__About this task__. Repeat the records below exactly, leaving out any pictures.

__Input for this task__.
═══

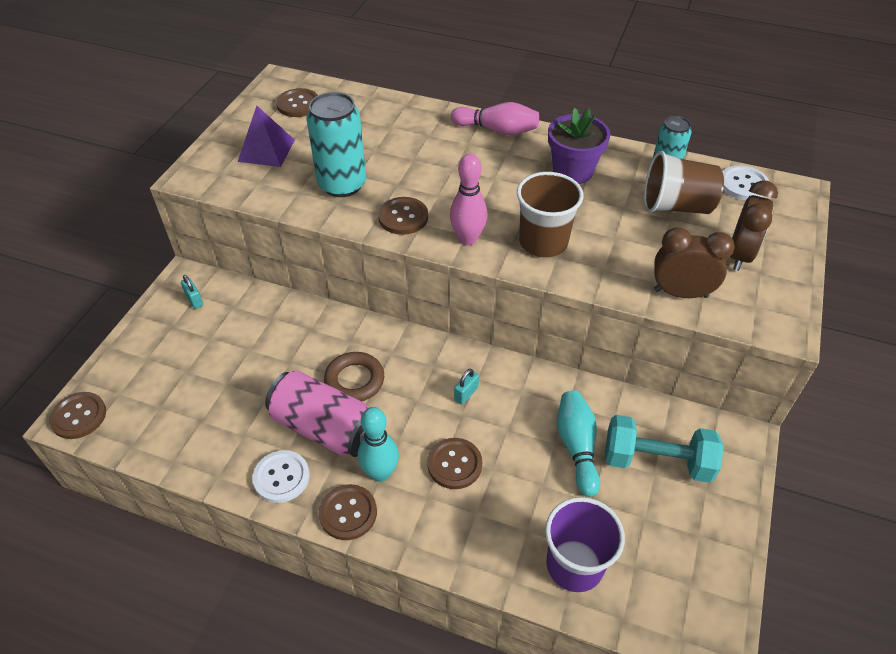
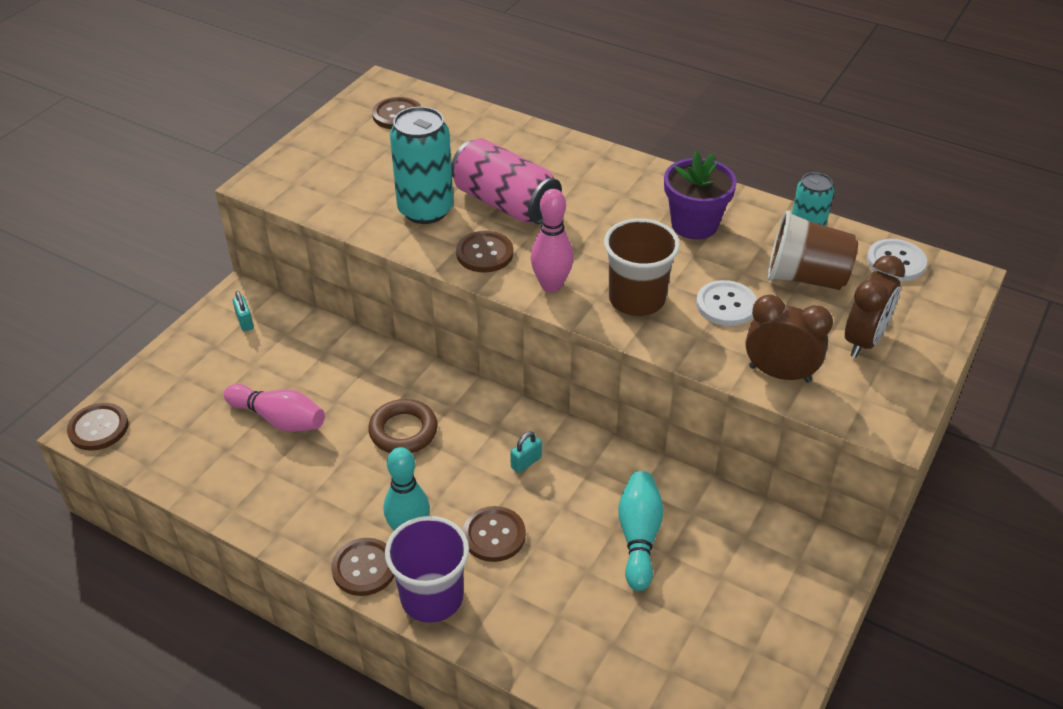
camera: 10 degrees right, 5 degrees down
(266, 150) = (350, 163): purple pyramid -> none
(281, 477) = (300, 521): white button -> white button (726, 305)
(324, 428) = (358, 476): pink can -> pink can (505, 203)
(497, 130) = (619, 168): pink bowling pin -> pink bowling pin (279, 419)
(574, 565) = (602, 660): purple cup -> purple cup (432, 597)
(656, 461) = (728, 565): turquoise dumbbell -> none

═══

__Solution below__.
camera: 10 degrees right, 5 degrees down
(266, 150) = (350, 163): purple pyramid -> none
(281, 477) = (300, 521): white button -> white button (726, 305)
(324, 428) = (358, 476): pink can -> pink can (505, 203)
(497, 130) = (619, 168): pink bowling pin -> pink bowling pin (279, 419)
(574, 565) = (602, 660): purple cup -> purple cup (432, 597)
(656, 461) = (728, 565): turquoise dumbbell -> none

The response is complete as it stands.